Written task
Every line below needs to be printed again exactly, without any of its pictures.

Material provided
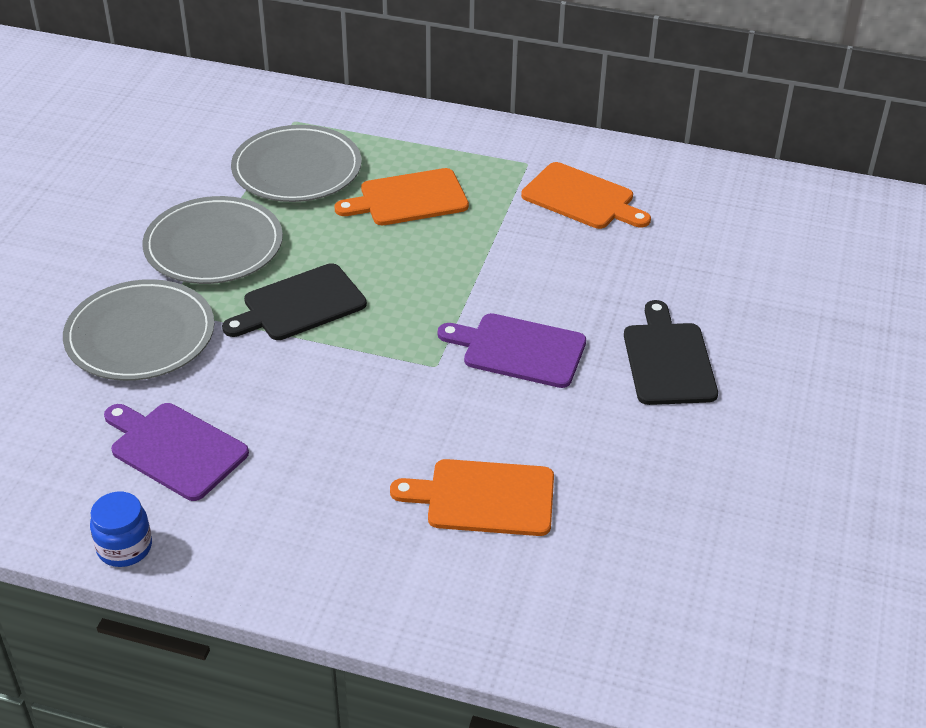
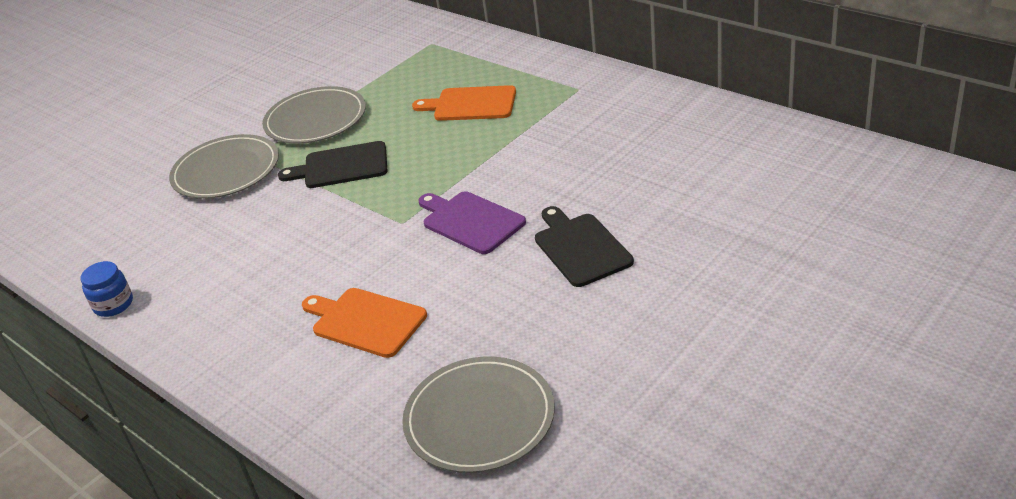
camera: 30 degrees right, 5 degrees down
(175, 449) = (191, 248): purple cutting board -> none
(297, 169) = (408, 76): grey plate -> grey plate (479, 418)
(582, 198) = (602, 119): orange cutting board -> none
(668, 360) = (580, 247): black cutting board -> black cutting board turned 45 degrees counterclockwise

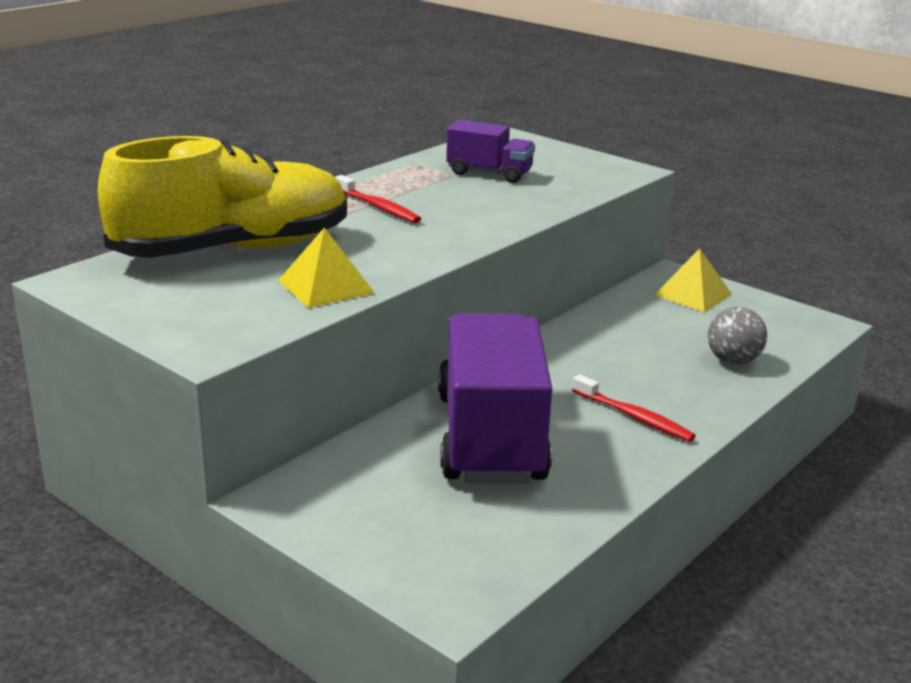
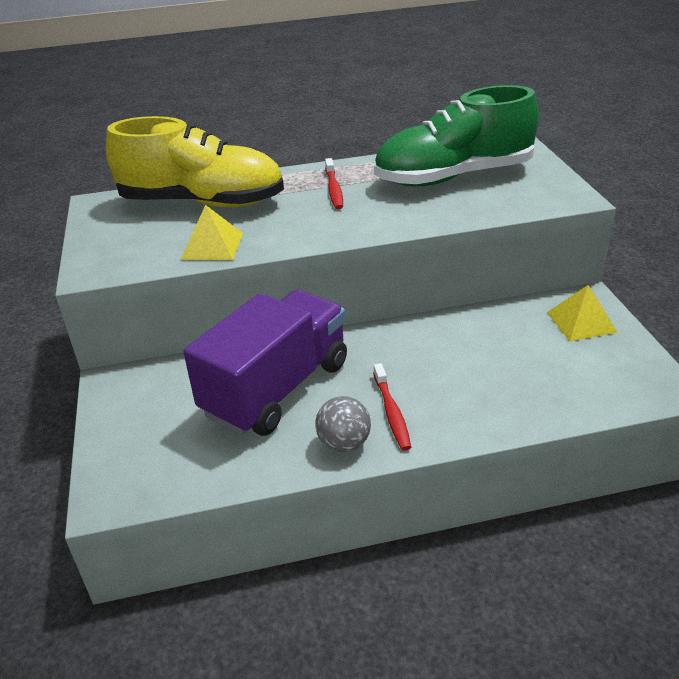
camera: 40 degrees right, 10 degrees up
(489, 173) = (453, 177): purple truck -> green shoe
(733, 361) = (534, 394): grey ball -> grey ball (344, 443)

Exercise answer
camera: 30 degrees right, 5 degrees down
(175, 449) = (191, 248): purple cutting board -> none
(297, 169) = (408, 76): grey plate -> grey plate (479, 418)
(582, 198) = (602, 119): orange cutting board -> none
(668, 360) = (580, 247): black cutting board -> black cutting board turned 45 degrees counterclockwise

camera: 40 degrees right, 10 degrees up
(489, 173) = (453, 177): purple truck -> green shoe
(733, 361) = (534, 394): grey ball -> grey ball (344, 443)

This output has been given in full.